__Work instruction__.
Below is a listing to repeat exactly, with its pictures left out.

__Supplied data__.
▼▼▼

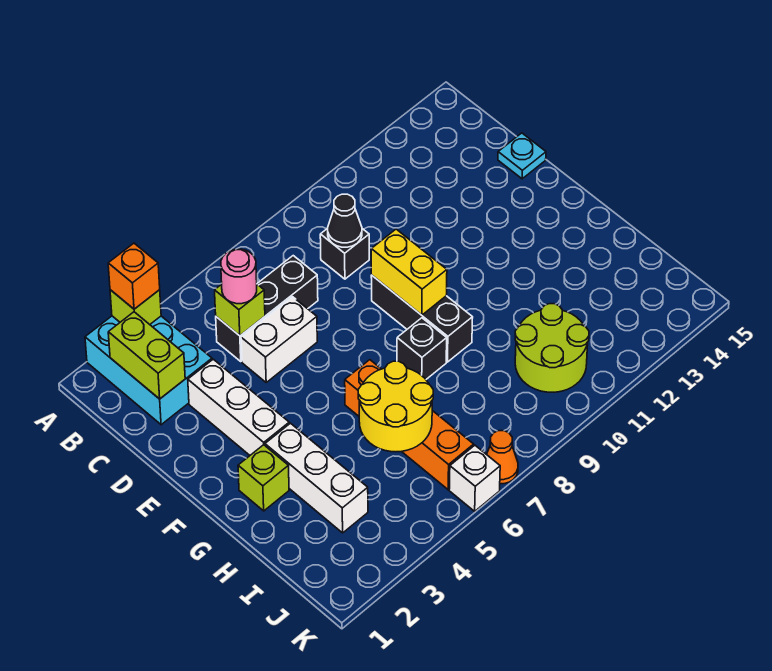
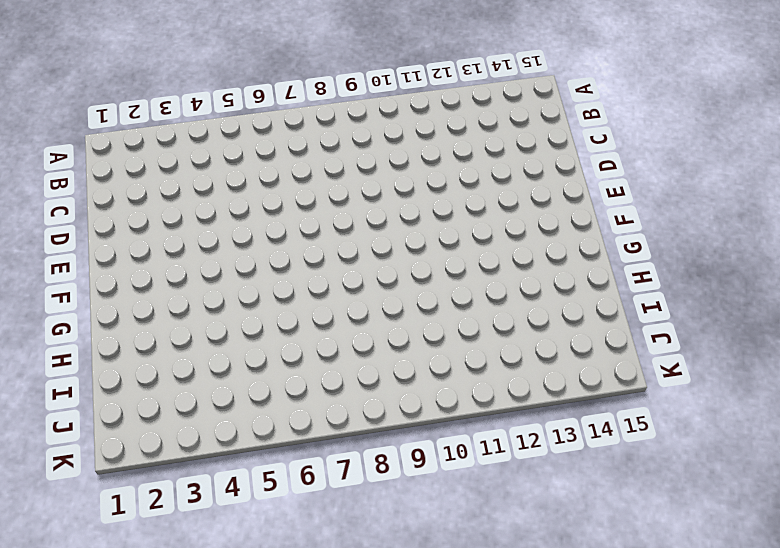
none -> cyan brick A2:C3 level 1
none -> black brick C5:C7 level 1
none -> black brick C9 level 1

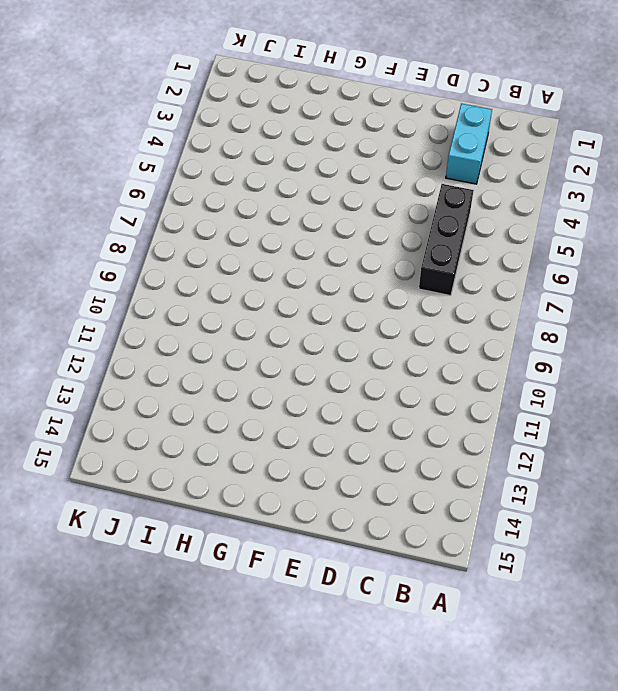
cyan brick C2:C3 level 1 -> cyan brick A2:C3 level 1
none -> black brick C9 level 1
none -> white brick D3:F3 level 1
none -> white brick D5:D6 level 1

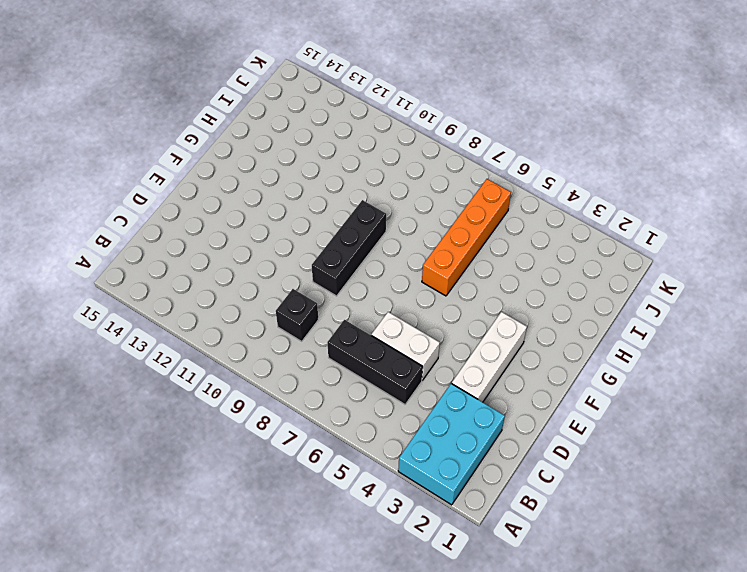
none -> cyan plate D15 level 1
none -> lime brick G2 level 1
none -> white brick G3:I3 level 1

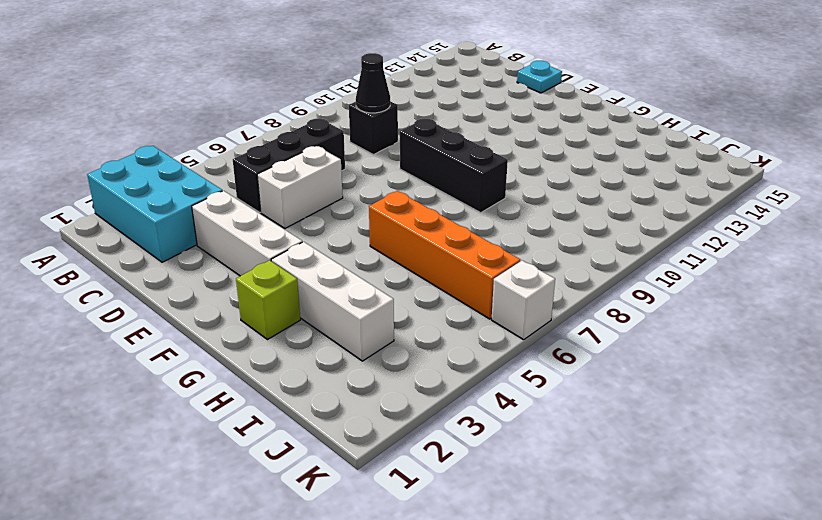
none -> black brick G8 level 1
none -> lime round brick I10:J11 level 1
none -> orange cone K7 level 1

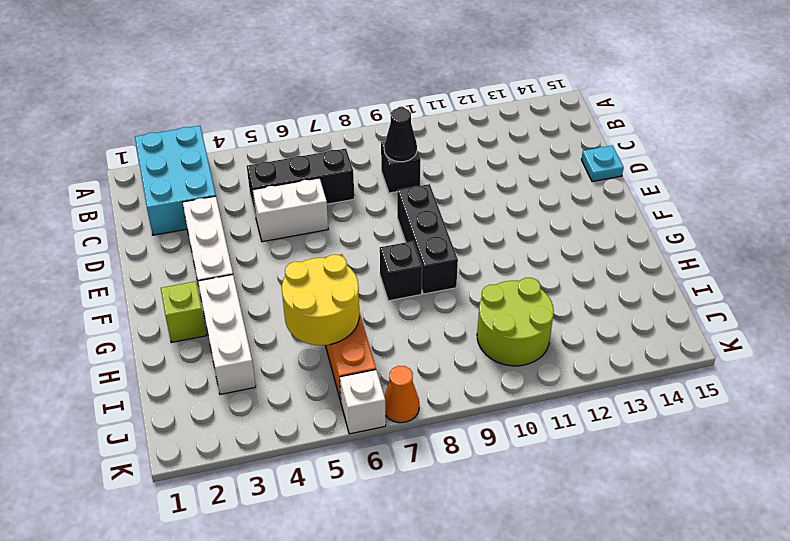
none -> lime brick A3 level 2
none -> lime brick B2:C2 level 2
none -> lime brick C5 level 2

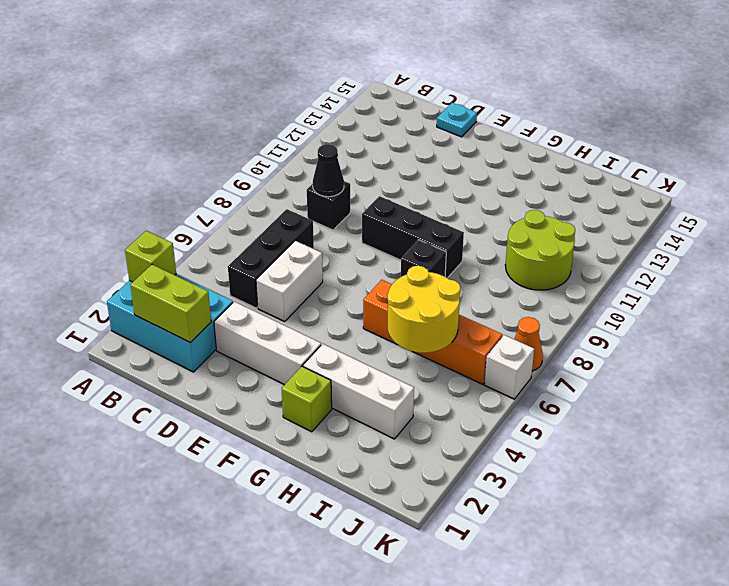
none -> lime brick C5 level 2
none -> yellow brick E9:F9 level 2
none -> orange brick A3 level 3

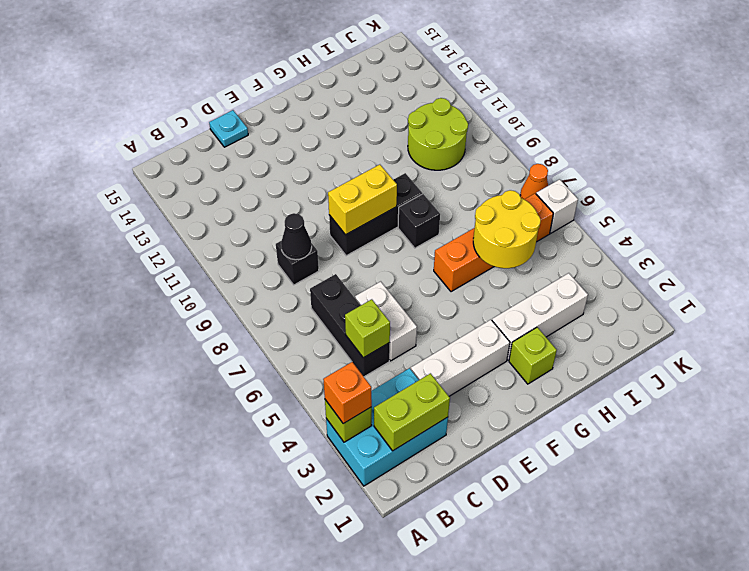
none -> pink round brick C5 level 3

▲▲▲

__Output__.
none -> cyan brick A2:C3 level 1
none -> black brick C5:C7 level 1
none -> black brick C9 level 1

cyan brick C2:C3 level 1 -> cyan brick A2:C3 level 1
none -> black brick C9 level 1
none -> white brick D3:F3 level 1
none -> white brick D5:D6 level 1

none -> cyan plate D15 level 1
none -> lime brick G2 level 1
none -> white brick G3:I3 level 1

none -> black brick G8 level 1
none -> lime round brick I10:J11 level 1
none -> orange cone K7 level 1

none -> lime brick A3 level 2
none -> lime brick B2:C2 level 2
none -> lime brick C5 level 2

none -> lime brick C5 level 2
none -> yellow brick E9:F9 level 2
none -> orange brick A3 level 3

none -> pink round brick C5 level 3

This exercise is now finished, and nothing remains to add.